** Directions for this task **
Take every line of the material below that includes the string "purple" and copy it out.

** Data extracts **
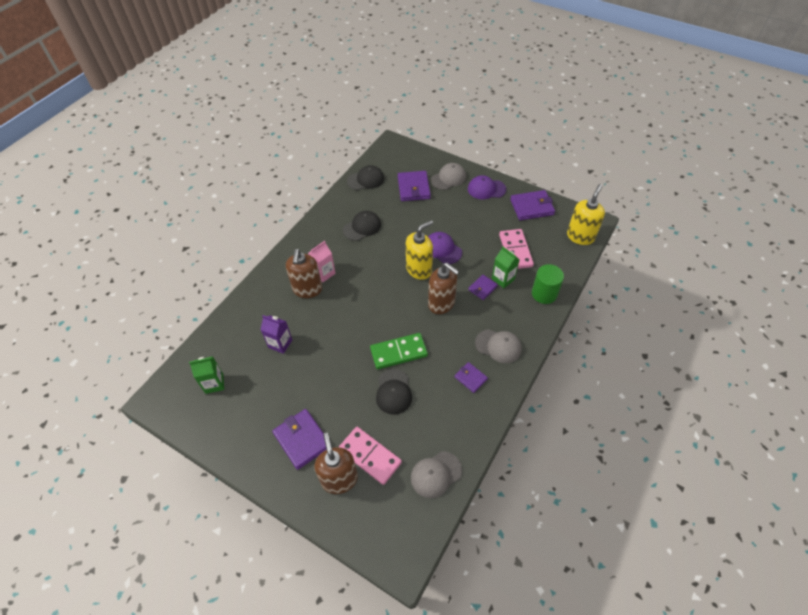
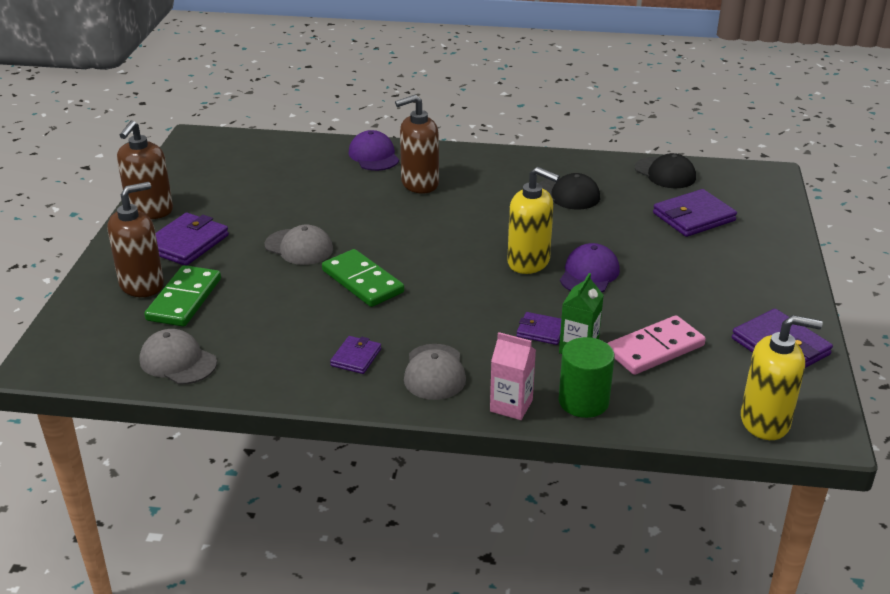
camera: 65 degrees right, 20 degrees down
(214, 383) = (236, 164): green carton -> none
(280, 343) = (319, 189): purple carton -> none
(324, 273) = (457, 188): pink carton -> pink carton (511, 406)
(370, 456) = (184, 299): pink domino -> green domino
(393, 392) = (293, 293): black cap -> none
(441, 303) = (478, 298): brown soap dispenser -> brown soap dispenser (150, 211)
(448, 178) = (752, 243): grey cap -> grey cap (299, 247)
(486, 189) = (769, 287): purple cap -> purple cap (374, 156)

** The answer **
(280, 343) = (319, 189): purple carton -> none
(486, 189) = (769, 287): purple cap -> purple cap (374, 156)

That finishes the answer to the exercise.